▶ EXERCISE BRIEF
What the task requires is an exact printout of the listing below, pictures excluded.

▶ DATA FOR THE TASK
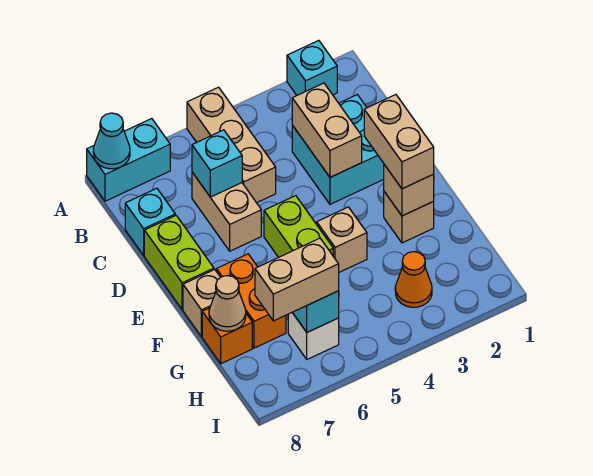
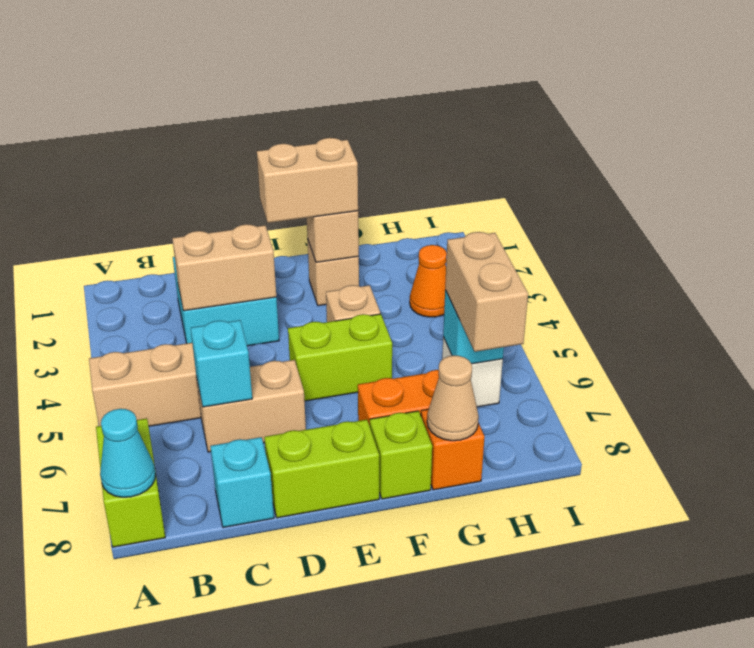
cyan brick A2 level 1 -> none
cyan brick A7:A8 level 1 -> lime brick A7:A8 level 1
tan brick F8 level 1 -> lime brick F8 level 1

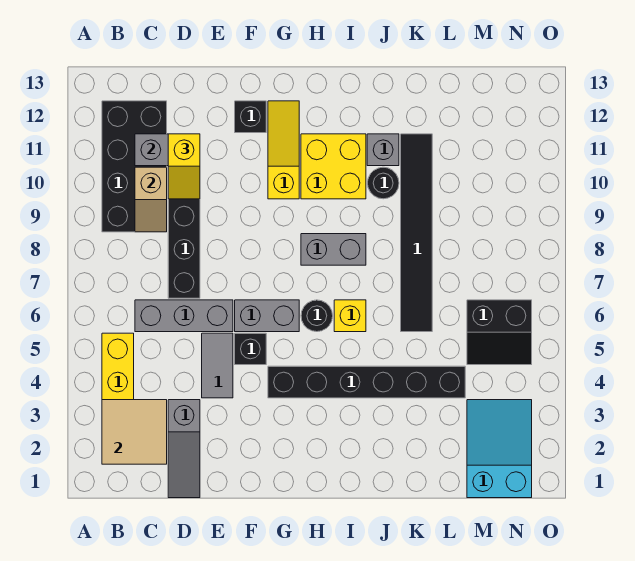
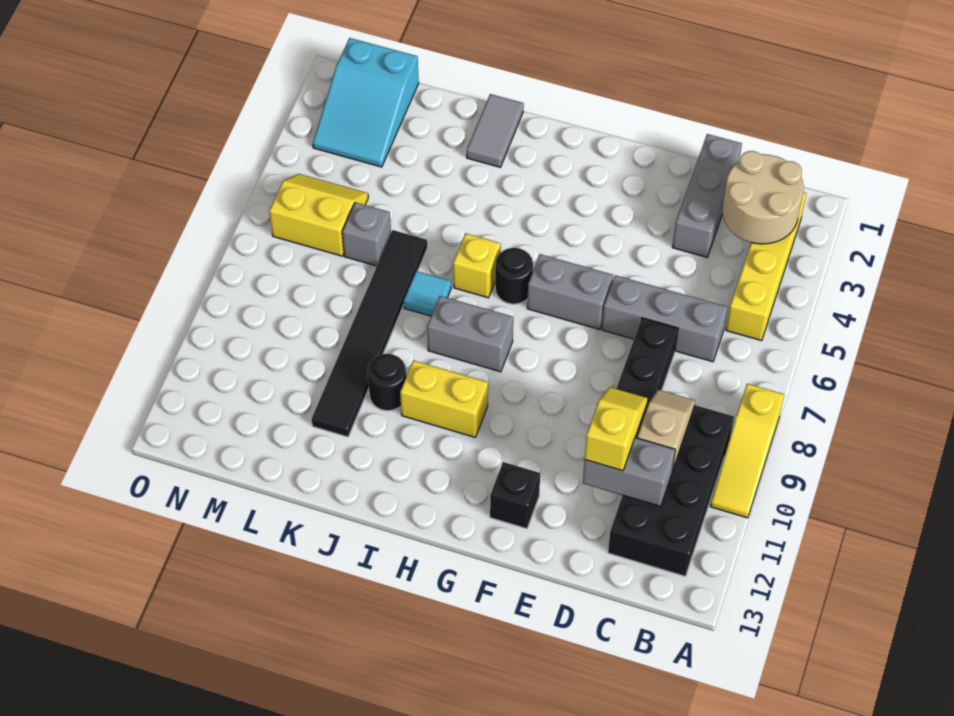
tan tile B2:C3 level 2 -> tan round brick B2:C3 level 2
grey slope D1:D3 level 1 top 3 -> grey brick D1:D3 level 1
grey tile E4:E5 level 1 -> grey tile J1:J2 level 1
black brick F5 level 1 -> none
black brick G4:L4 level 1 -> none
yellow slope G10:G12 level 1 top 10 -> yellow slope A8:A10 level 1 top 8
yellow brick H10:I11 level 1 -> yellow brick H10:I10 level 1
none -> cyan tile J7 level 1
grey brick J11 level 1 -> grey brick L6 level 1
black slope M5:N6 level 1 top 6 -> yellow slope M5:N6 level 1 top 6

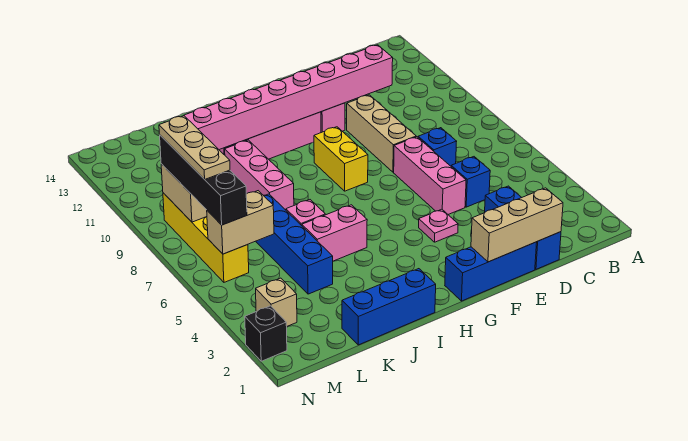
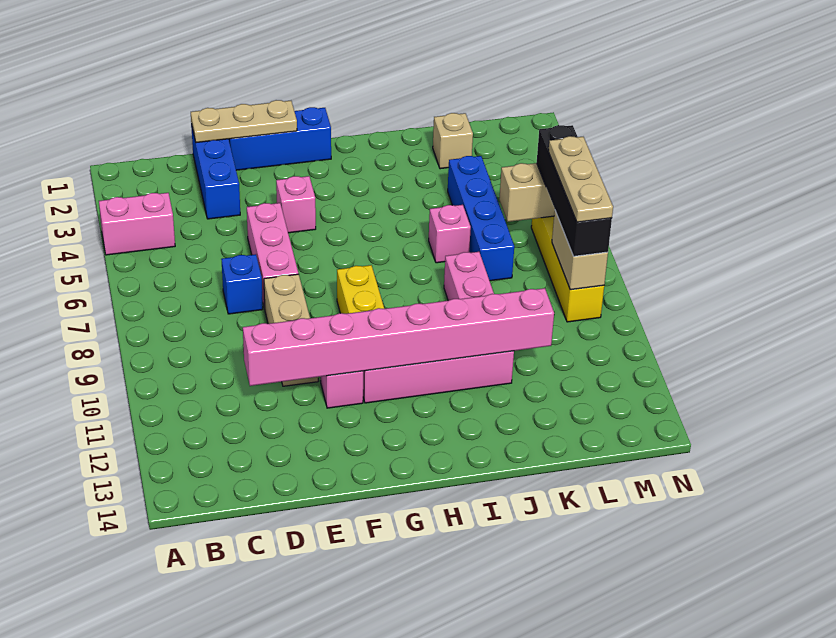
tan brick D1:F1 level 2 -> tan plate D1:F1 level 2
blue brick D5 level 1 -> none
pink plate F4 level 1 -> pink brick F4 level 1
blue brick I1:K1 level 1 -> none
pink brick I5:J5 level 1 -> pink brick A4:B4 level 1
tan brick M3 level 1 -> tan brick K2 level 1
black brick N2 level 1 -> none

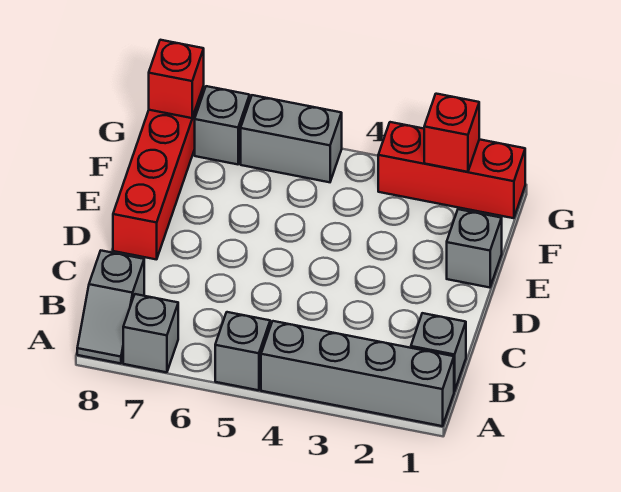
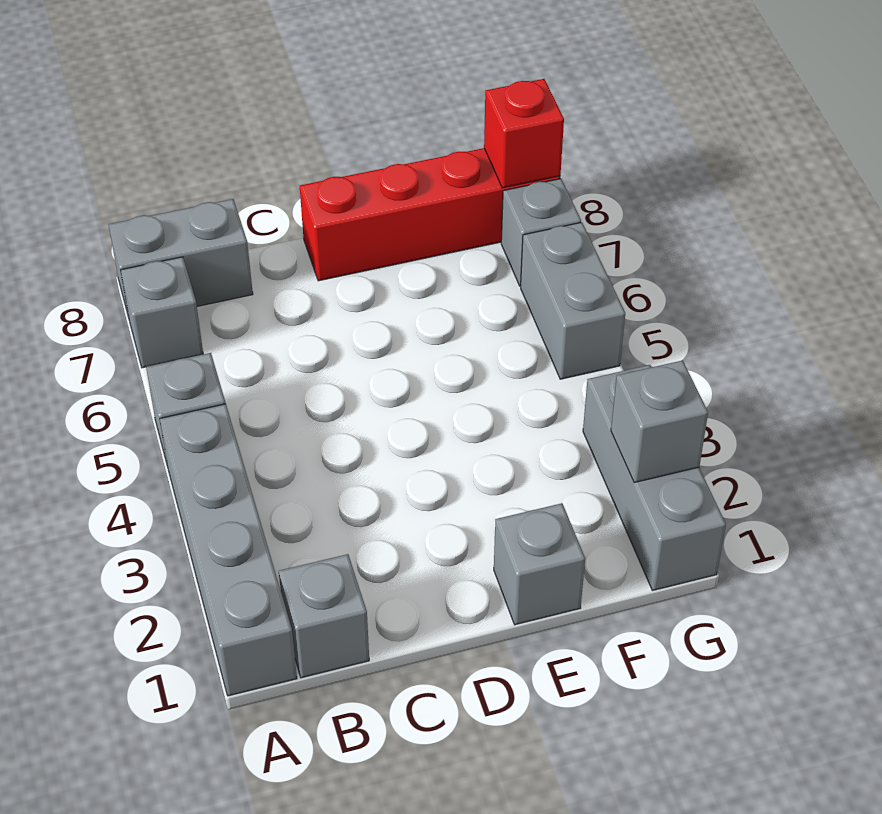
grey slope A8:B8 level 1 top B -> grey brick A8:B8 level 1
red brick G1:G3 level 1 -> grey brick G1:G3 level 1
red brick G2 level 2 -> grey brick G2 level 2

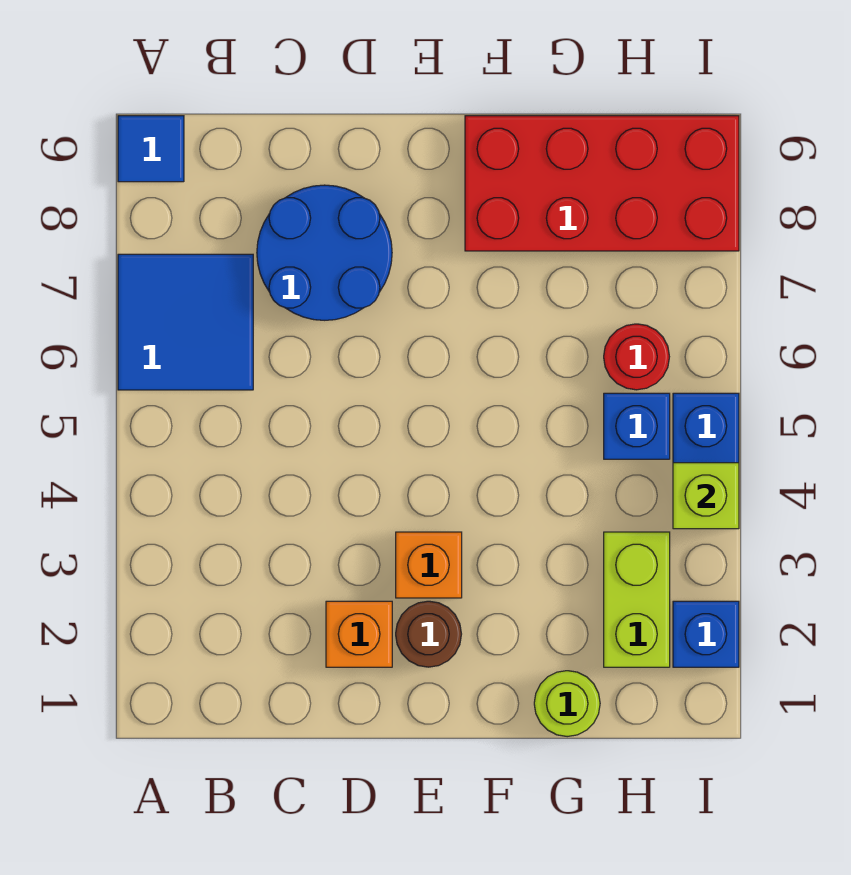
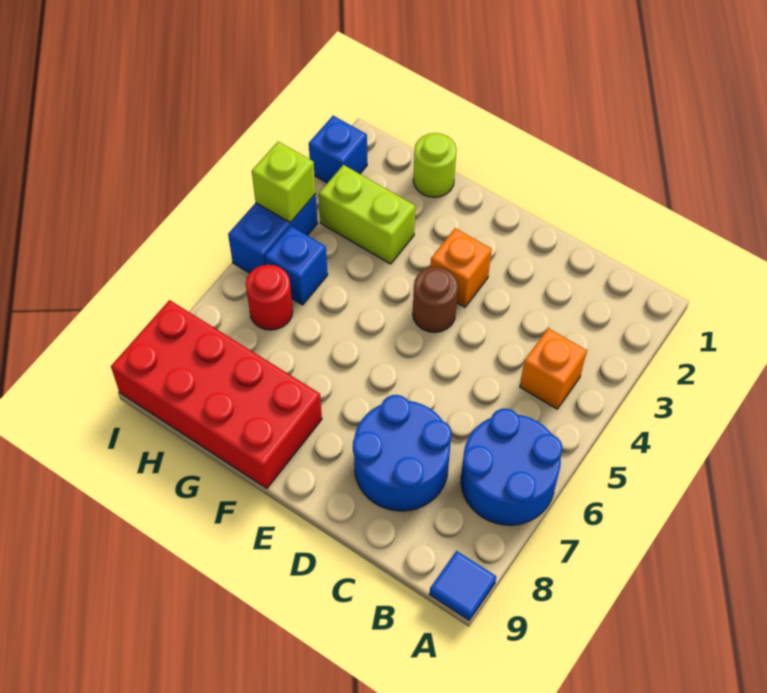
blue tile A6:B7 level 1 -> blue round brick A6:B7 level 1
orange brick D2 level 1 -> orange brick B4 level 1
brown round brick E2 level 1 -> brown round brick E4 level 1
lime brick H2:H3 level 1 -> lime brick G3:H3 level 1

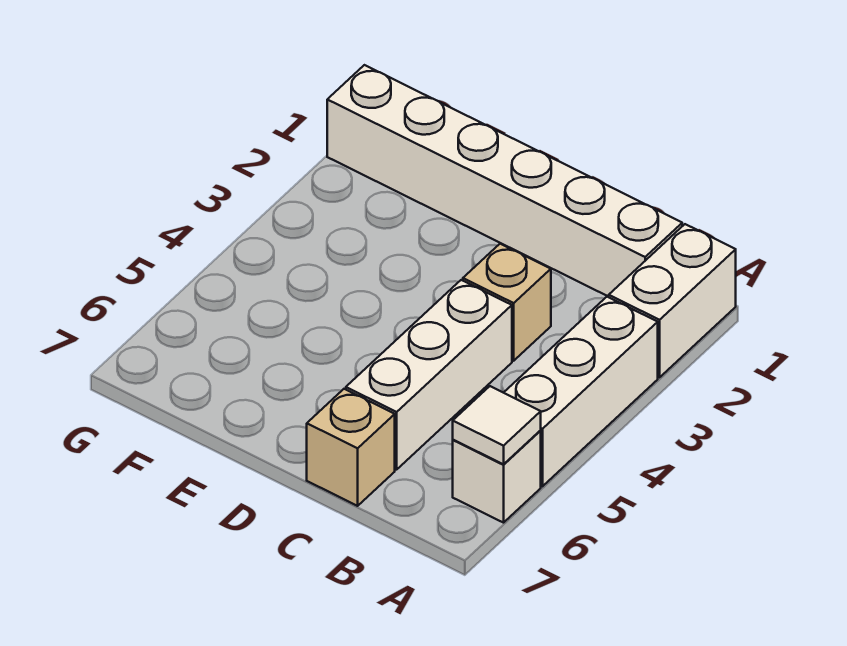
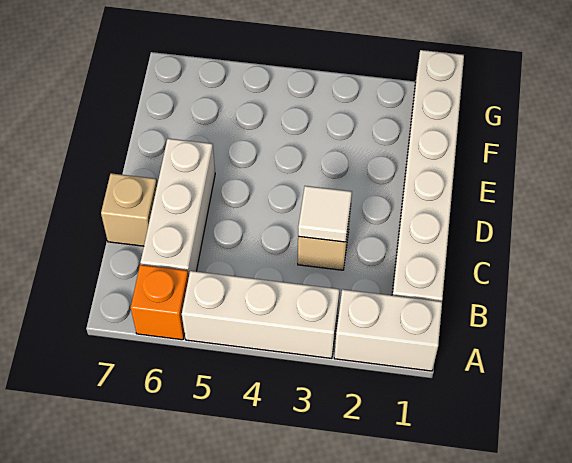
white brick A6 level 1 -> orange brick A6 level 1
white tile A6 level 2 -> white tile C3 level 2
white brick C4:C6 level 1 -> white brick B6:D6 level 1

▶ ANSWER BOX
cyan brick A2 level 1 -> none
cyan brick A7:A8 level 1 -> lime brick A7:A8 level 1
tan brick F8 level 1 -> lime brick F8 level 1

tan tile B2:C3 level 2 -> tan round brick B2:C3 level 2
grey slope D1:D3 level 1 top 3 -> grey brick D1:D3 level 1
grey tile E4:E5 level 1 -> grey tile J1:J2 level 1
black brick F5 level 1 -> none
black brick G4:L4 level 1 -> none
yellow slope G10:G12 level 1 top 10 -> yellow slope A8:A10 level 1 top 8
yellow brick H10:I11 level 1 -> yellow brick H10:I10 level 1
none -> cyan tile J7 level 1
grey brick J11 level 1 -> grey brick L6 level 1
black slope M5:N6 level 1 top 6 -> yellow slope M5:N6 level 1 top 6

tan brick D1:F1 level 2 -> tan plate D1:F1 level 2
blue brick D5 level 1 -> none
pink plate F4 level 1 -> pink brick F4 level 1
blue brick I1:K1 level 1 -> none
pink brick I5:J5 level 1 -> pink brick A4:B4 level 1
tan brick M3 level 1 -> tan brick K2 level 1
black brick N2 level 1 -> none

grey slope A8:B8 level 1 top B -> grey brick A8:B8 level 1
red brick G1:G3 level 1 -> grey brick G1:G3 level 1
red brick G2 level 2 -> grey brick G2 level 2

blue tile A6:B7 level 1 -> blue round brick A6:B7 level 1
orange brick D2 level 1 -> orange brick B4 level 1
brown round brick E2 level 1 -> brown round brick E4 level 1
lime brick H2:H3 level 1 -> lime brick G3:H3 level 1

white brick A6 level 1 -> orange brick A6 level 1
white tile A6 level 2 -> white tile C3 level 2
white brick C4:C6 level 1 -> white brick B6:D6 level 1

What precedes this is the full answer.